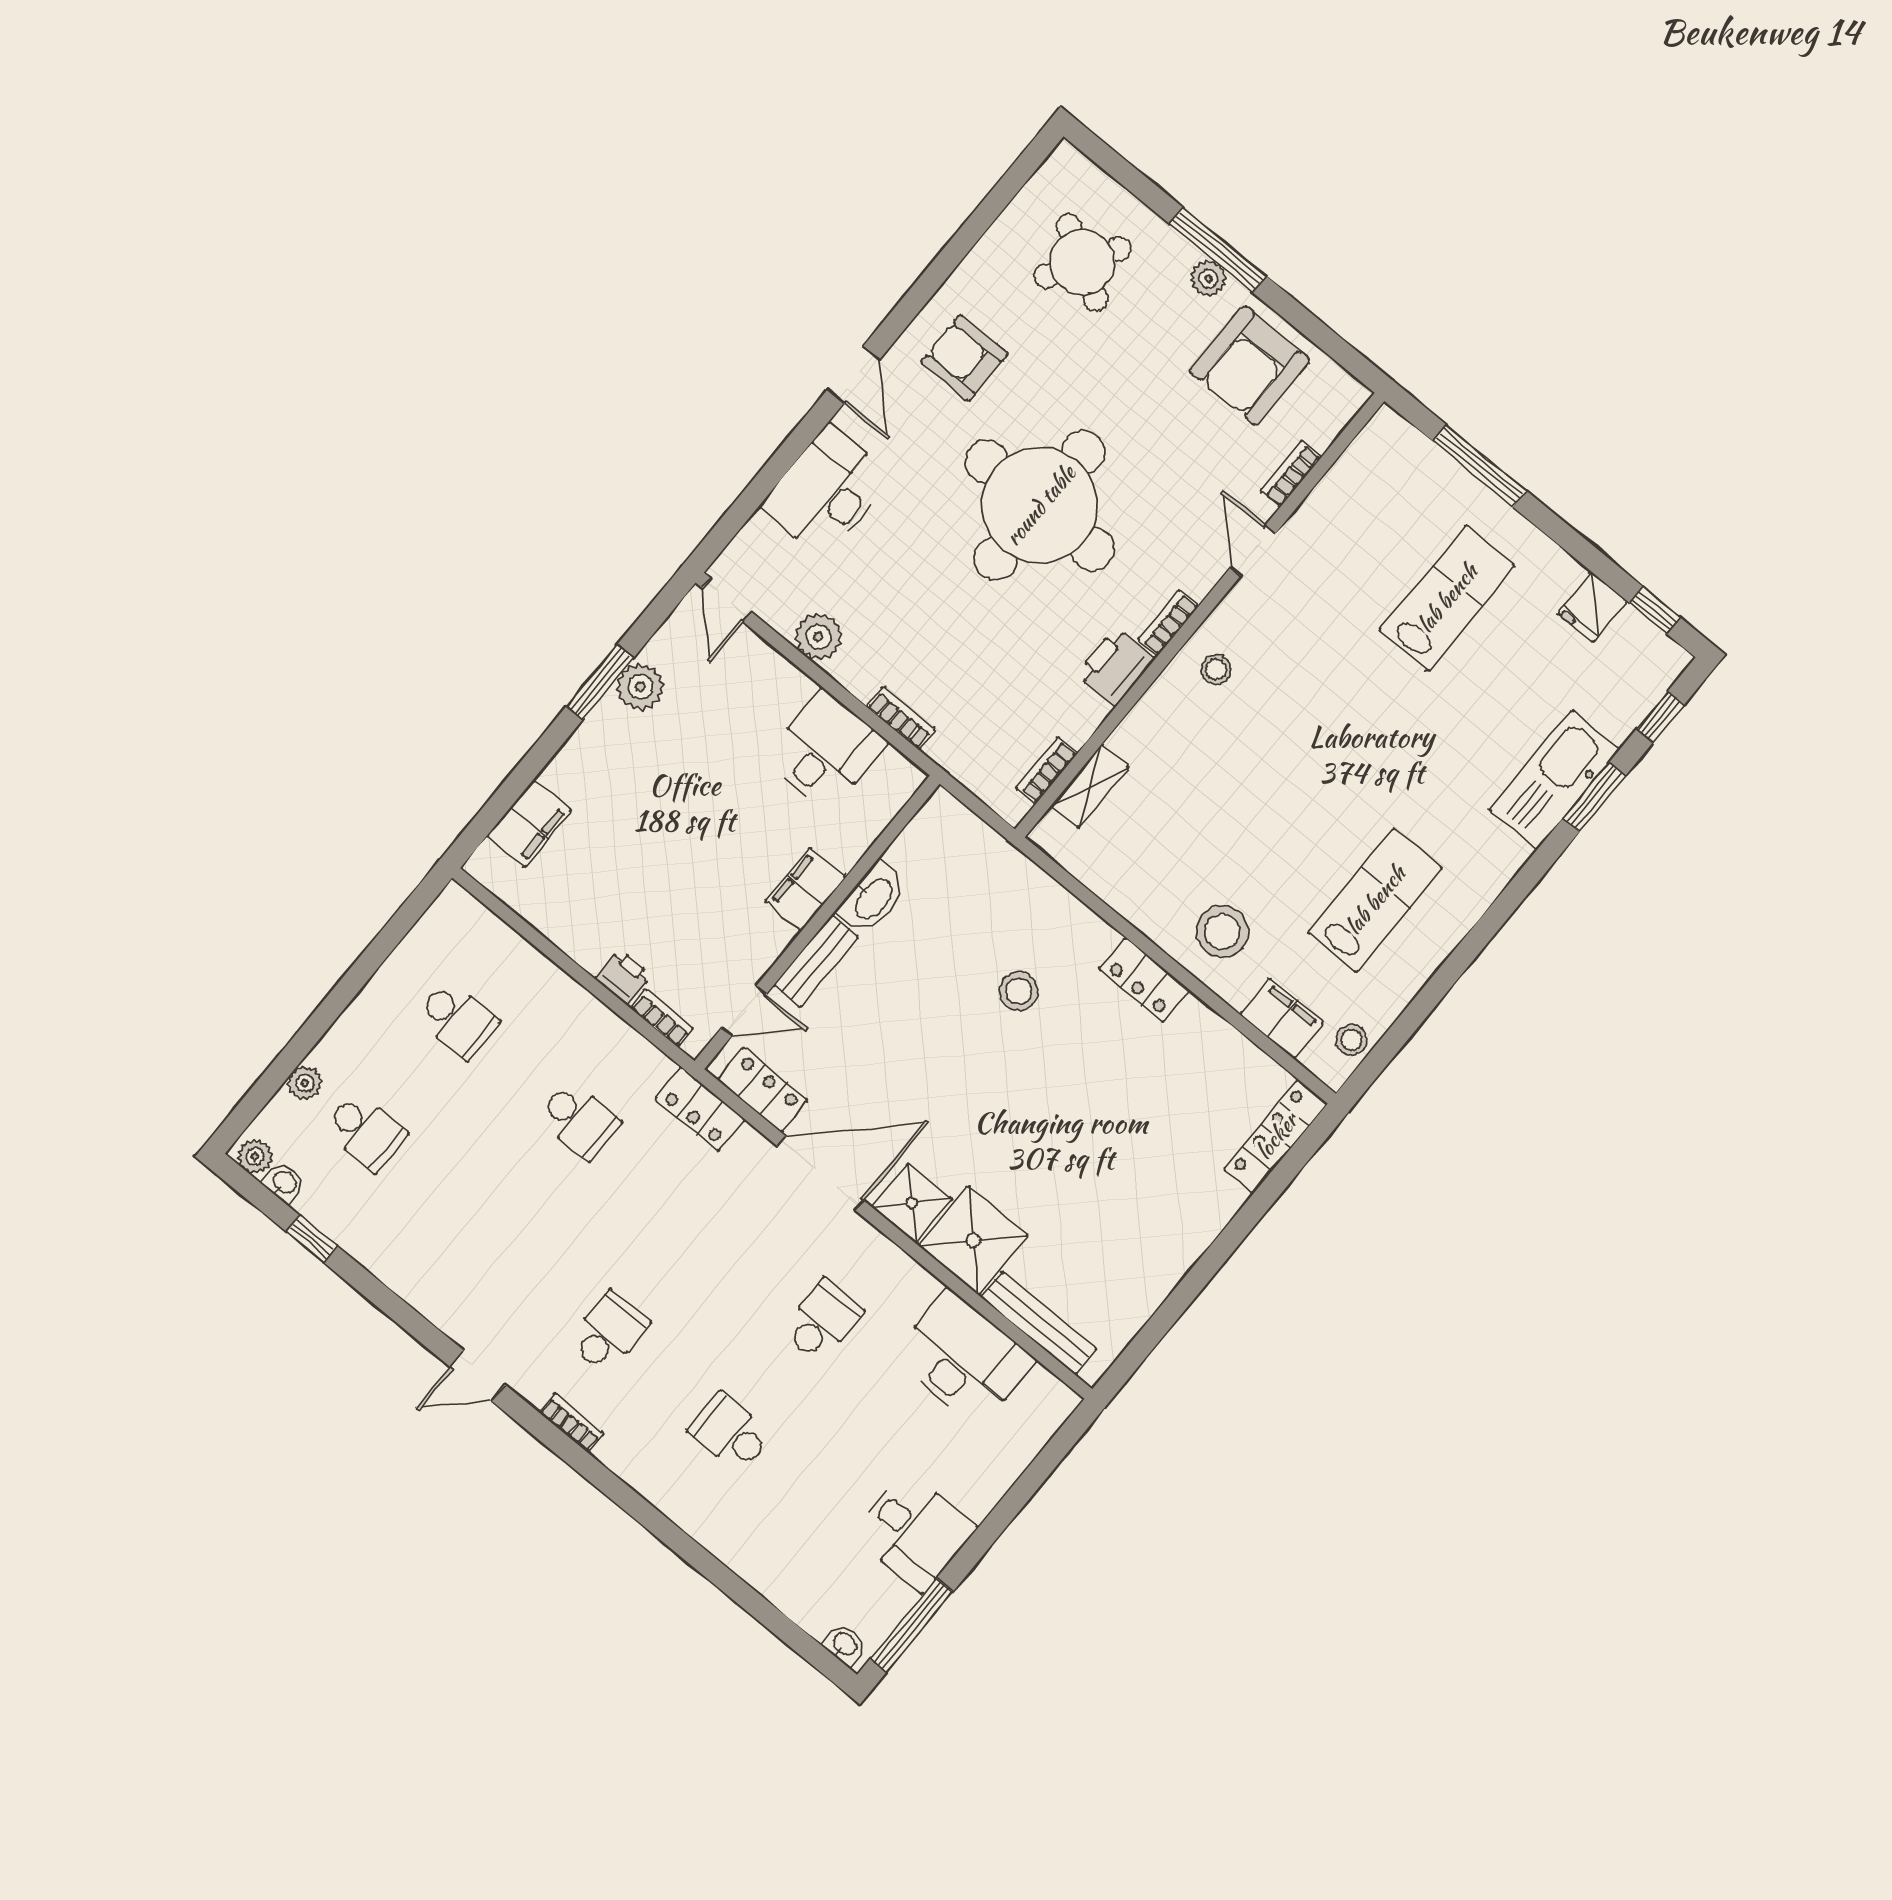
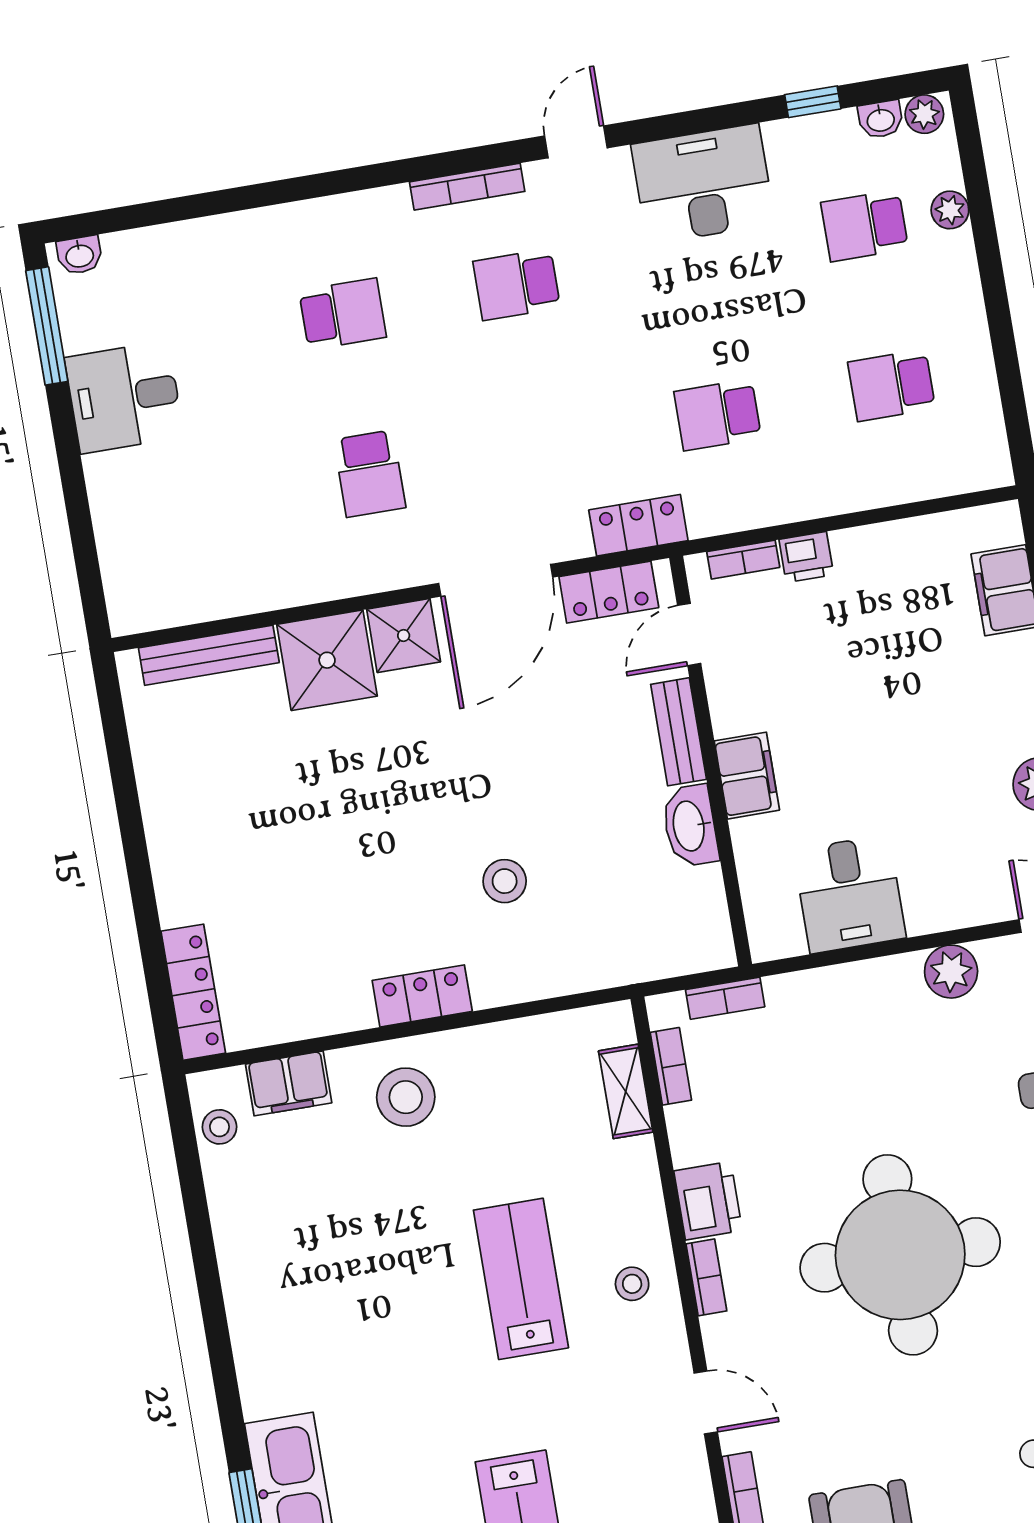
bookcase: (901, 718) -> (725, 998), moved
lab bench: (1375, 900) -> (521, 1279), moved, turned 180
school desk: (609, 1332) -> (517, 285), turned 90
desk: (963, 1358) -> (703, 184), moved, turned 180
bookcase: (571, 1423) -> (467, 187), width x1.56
^^^^^^^^
TASK OBJECTIVE:
Could the material above be given again in full and exactly, with its pictures left out?

TASK OUTPUT:
bookcase: (901, 718) -> (725, 998), moved
lab bench: (1375, 900) -> (521, 1279), moved, turned 180
school desk: (609, 1332) -> (517, 285), turned 90
desk: (963, 1358) -> (703, 184), moved, turned 180
bookcase: (571, 1423) -> (467, 187), width x1.56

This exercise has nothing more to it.